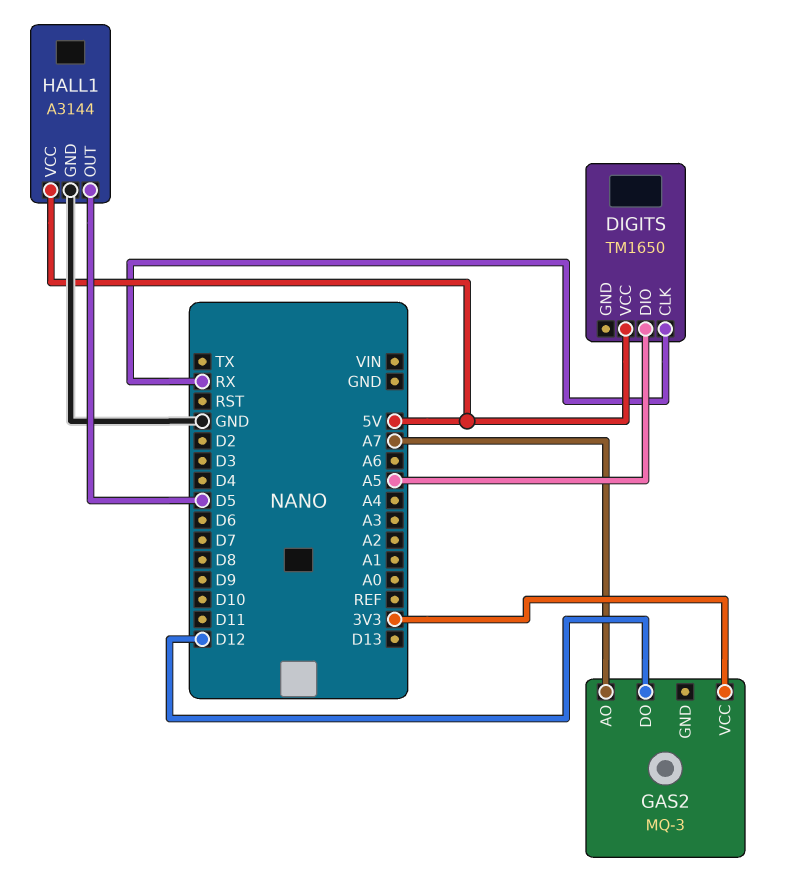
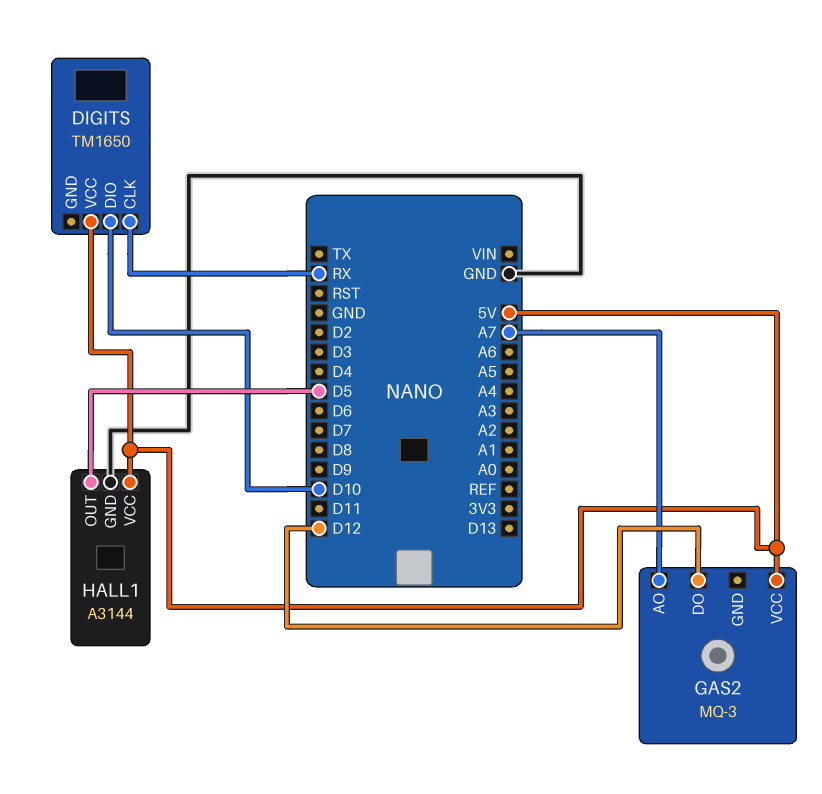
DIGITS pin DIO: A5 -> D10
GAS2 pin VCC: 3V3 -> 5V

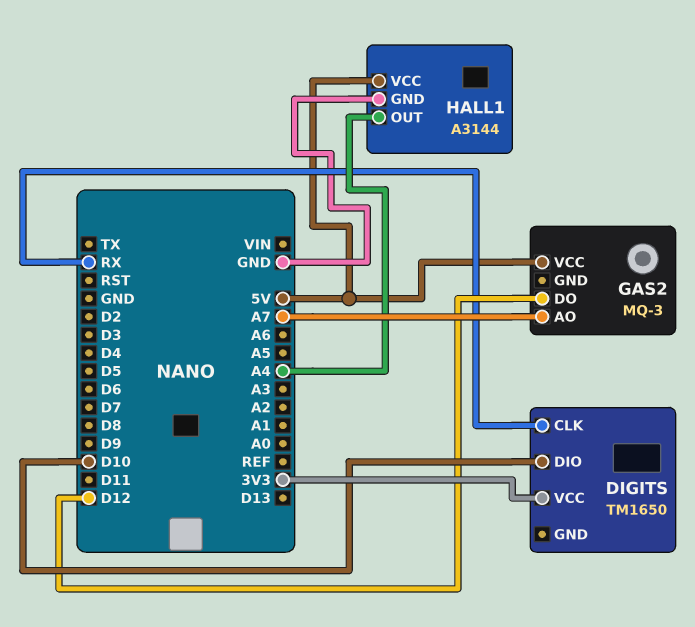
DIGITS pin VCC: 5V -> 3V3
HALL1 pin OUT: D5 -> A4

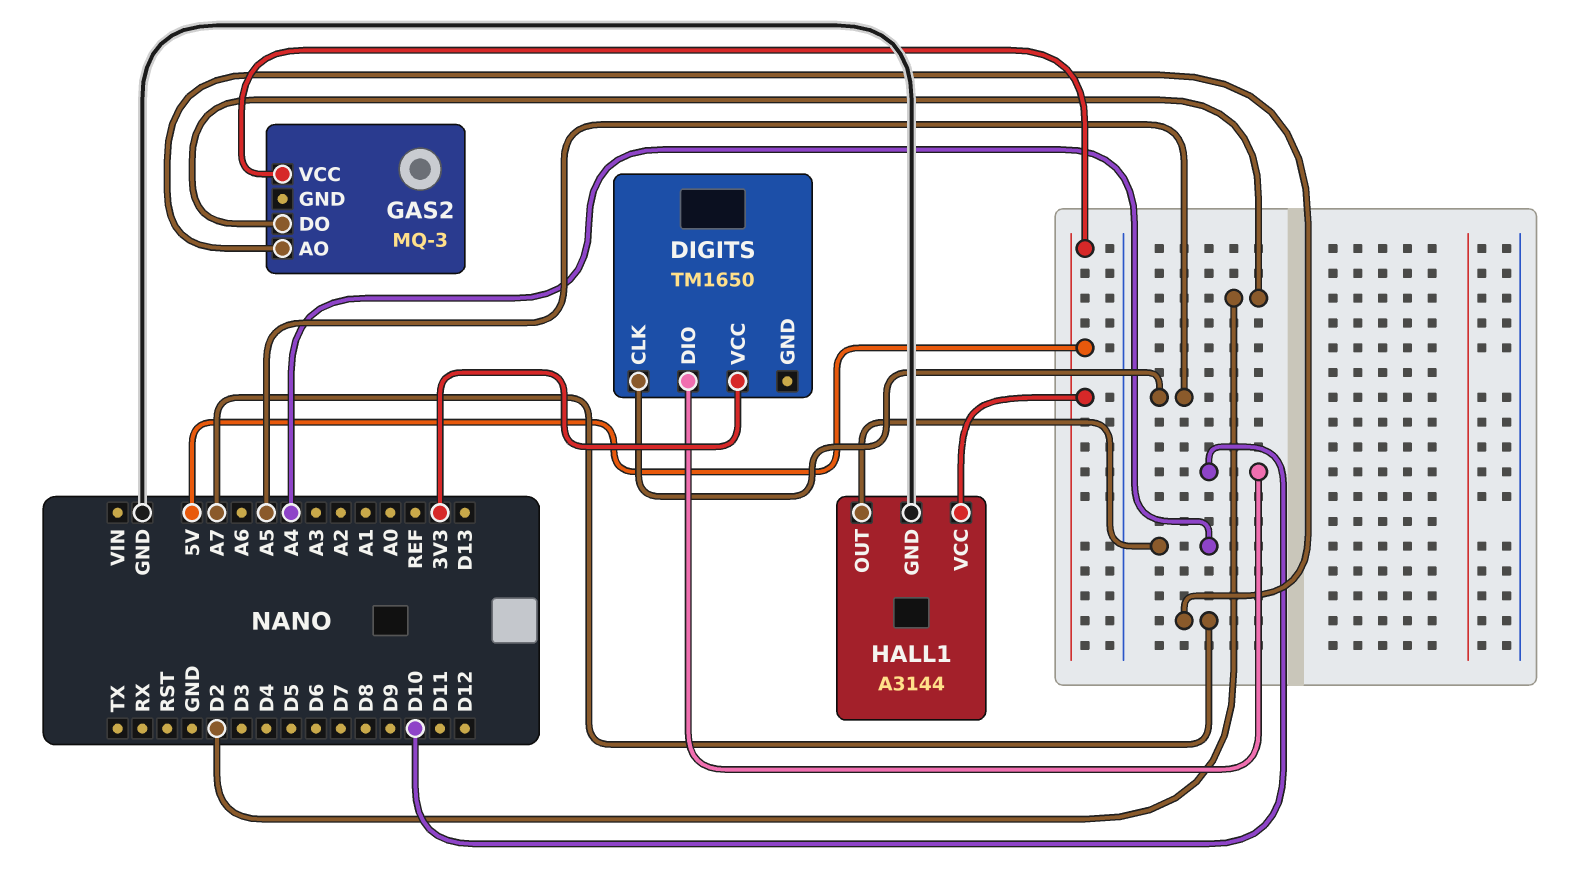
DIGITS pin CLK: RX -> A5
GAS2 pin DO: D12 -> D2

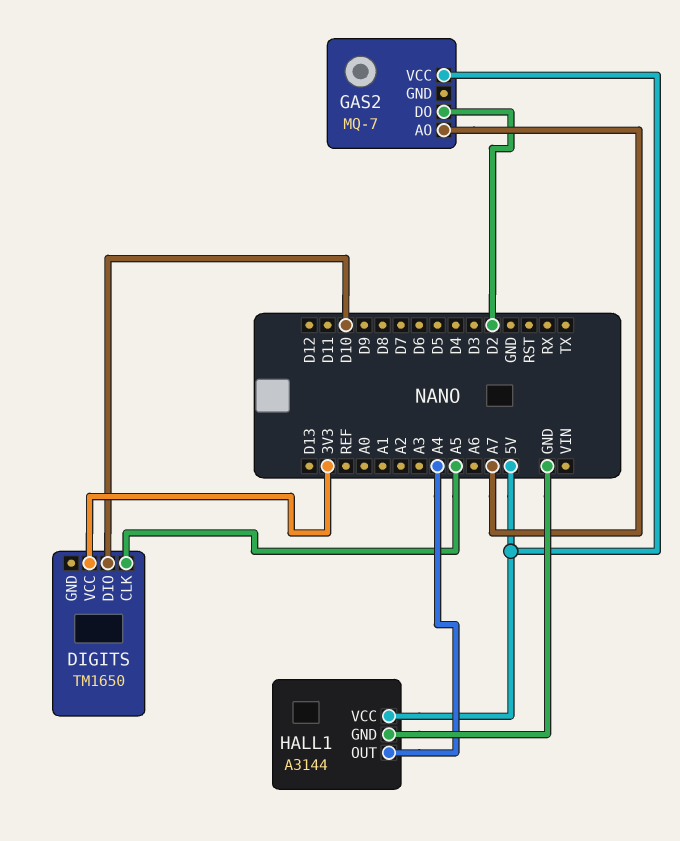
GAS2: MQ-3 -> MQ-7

........

Work task
Search the material above for the word "DIGITS", then copy each line that holds it.

The completed task
DIGITS pin DIO: A5 -> D10
DIGITS pin VCC: 5V -> 3V3
DIGITS pin CLK: RX -> A5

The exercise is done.